● How to complete this task:
Here are some records; quote them exactly, leaving out the pictures.

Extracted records
________
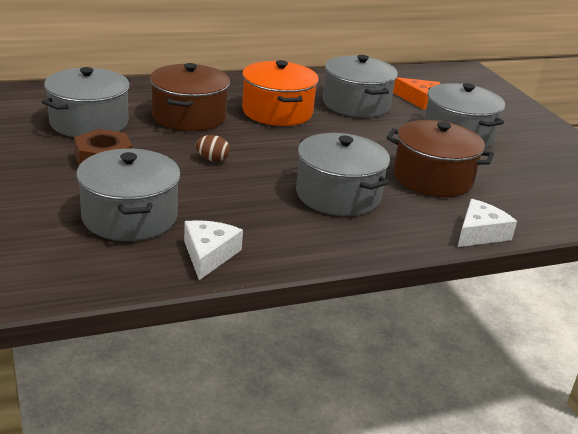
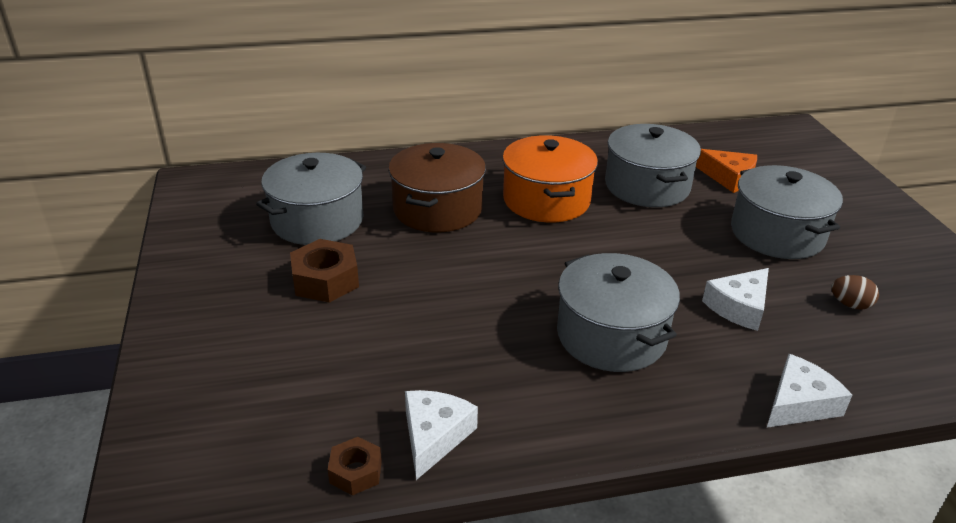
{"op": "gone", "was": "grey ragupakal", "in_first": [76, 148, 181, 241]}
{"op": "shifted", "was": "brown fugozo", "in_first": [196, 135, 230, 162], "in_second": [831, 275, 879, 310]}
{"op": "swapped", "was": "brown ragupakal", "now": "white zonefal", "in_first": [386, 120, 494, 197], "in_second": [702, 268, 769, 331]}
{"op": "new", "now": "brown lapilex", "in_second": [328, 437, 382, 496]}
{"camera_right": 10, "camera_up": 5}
________
● Output:
{"op": "gone", "was": "grey ragupakal", "in_first": [76, 148, 181, 241]}
{"op": "shifted", "was": "brown fugozo", "in_first": [196, 135, 230, 162], "in_second": [831, 275, 879, 310]}
{"op": "swapped", "was": "brown ragupakal", "now": "white zonefal", "in_first": [386, 120, 494, 197], "in_second": [702, 268, 769, 331]}
{"op": "new", "now": "brown lapilex", "in_second": [328, 437, 382, 496]}
{"camera_right": 10, "camera_up": 5}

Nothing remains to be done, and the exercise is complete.